» **Exercise objective**
Reproduce verbatim the rows that begin with the line containing "This is a 0.2" and continue through the final row, including both ends.

» **Exercise data**

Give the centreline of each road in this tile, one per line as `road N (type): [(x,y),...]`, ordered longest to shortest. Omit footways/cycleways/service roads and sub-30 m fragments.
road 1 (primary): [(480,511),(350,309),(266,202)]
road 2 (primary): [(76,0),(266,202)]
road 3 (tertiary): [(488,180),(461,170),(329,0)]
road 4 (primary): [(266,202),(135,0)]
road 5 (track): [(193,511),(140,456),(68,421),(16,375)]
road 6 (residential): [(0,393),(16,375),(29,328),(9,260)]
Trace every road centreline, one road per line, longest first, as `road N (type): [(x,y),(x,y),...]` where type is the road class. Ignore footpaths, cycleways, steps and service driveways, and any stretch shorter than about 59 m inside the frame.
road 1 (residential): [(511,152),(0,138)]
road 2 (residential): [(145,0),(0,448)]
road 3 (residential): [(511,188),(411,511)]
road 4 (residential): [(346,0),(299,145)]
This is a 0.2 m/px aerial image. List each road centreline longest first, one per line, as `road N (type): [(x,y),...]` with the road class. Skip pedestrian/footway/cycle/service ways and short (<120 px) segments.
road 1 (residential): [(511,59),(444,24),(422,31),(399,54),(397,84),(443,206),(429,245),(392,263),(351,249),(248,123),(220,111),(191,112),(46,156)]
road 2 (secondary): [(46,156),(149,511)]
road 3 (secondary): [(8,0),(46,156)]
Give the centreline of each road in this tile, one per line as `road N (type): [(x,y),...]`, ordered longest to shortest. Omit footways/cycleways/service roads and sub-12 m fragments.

» **Completed task**
This is a 0.2 m/px aerial image. List each road centreline longest first, one per line, as `road N (type): [(x,y),...]` with the road class. Skip pedestrian/footway/cycle/service ways and short (<120 px) segments.
road 1 (residential): [(511,59),(444,24),(422,31),(399,54),(397,84),(443,206),(429,245),(392,263),(351,249),(248,123),(220,111),(191,112),(46,156)]
road 2 (secondary): [(46,156),(149,511)]
road 3 (secondary): [(8,0),(46,156)]
Give the centreline of each road in this tile, one per line as `road N (type): [(x,y),...]`, ordered longest to shortest. Omit footways/cycleways/service roads and sub-12 m fragments.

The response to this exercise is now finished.